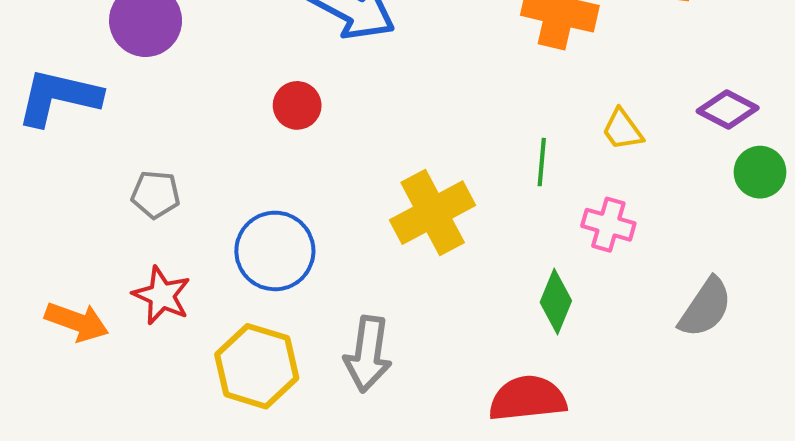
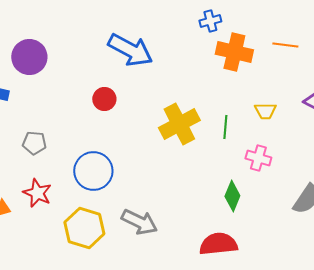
yellow trapezoid: (623, 130) -> (265, 111), turned -55
yellow cross: (433, 213) -> (179, 124), moved
gray arrow: (368, 354) -> (139, 222), turned -72

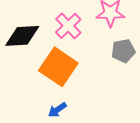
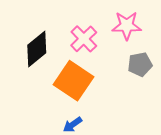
black diamond: (22, 36) -> (37, 49), turned -36

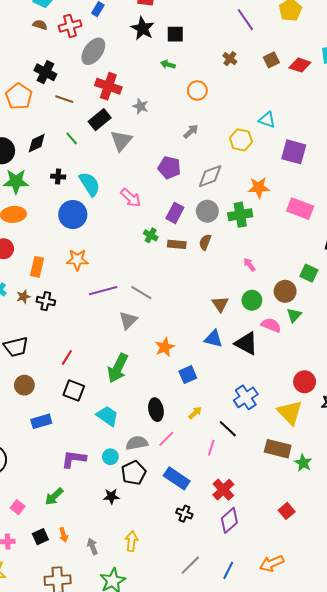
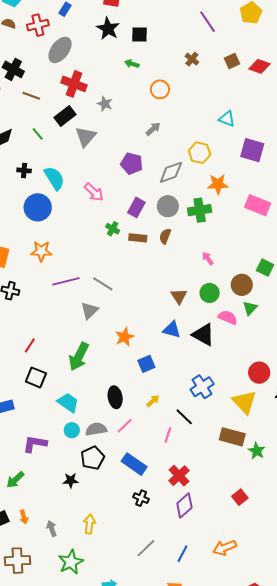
yellow hexagon: (241, 140) -> (200, 153), moved
cyan circle: (110, 457) -> (72, 430), moved

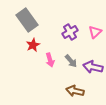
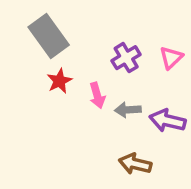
pink arrow: (50, 60) -> (97, 95), moved
gray arrow: (71, 61) -> (128, 110), turned 128

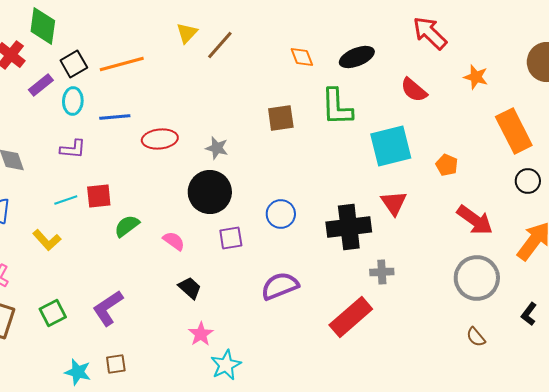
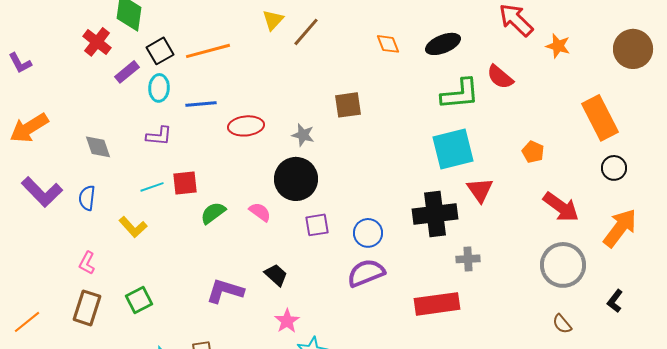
orange star: (476, 77) -> (558, 46), moved
green L-shape: (337, 107) -> (460, 94), moved, turned -93
brown square: (281, 118) -> (348, 105), moved
cyan square: (391, 146) -> (453, 149), moved
blue circle: (281, 214) -> (368, 233), moved
pink semicircle: (174, 241) -> (260, 212), moved
purple L-shape: (108, 308) -> (225, 291), moved, turned 51
red rectangle: (351, 317) -> (437, 304), turned 33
==============================
• [Problem description]
Return every line of the listing exactly, leaving its pictures behind.

• [Result for this exercise]
yellow trapezoid: (623, 130) -> (265, 111), turned -55
yellow cross: (433, 213) -> (179, 124), moved
gray arrow: (368, 354) -> (139, 222), turned -72

black diamond: (22, 36) -> (37, 49), turned -36

yellow hexagon: (241, 140) -> (200, 153), moved
cyan circle: (110, 457) -> (72, 430), moved

pink arrow: (50, 60) -> (97, 95), moved
gray arrow: (71, 61) -> (128, 110), turned 128

orange star: (476, 77) -> (558, 46), moved
green L-shape: (337, 107) -> (460, 94), moved, turned -93
brown square: (281, 118) -> (348, 105), moved
cyan square: (391, 146) -> (453, 149), moved
blue circle: (281, 214) -> (368, 233), moved
pink semicircle: (174, 241) -> (260, 212), moved
purple L-shape: (108, 308) -> (225, 291), moved, turned 51
red rectangle: (351, 317) -> (437, 304), turned 33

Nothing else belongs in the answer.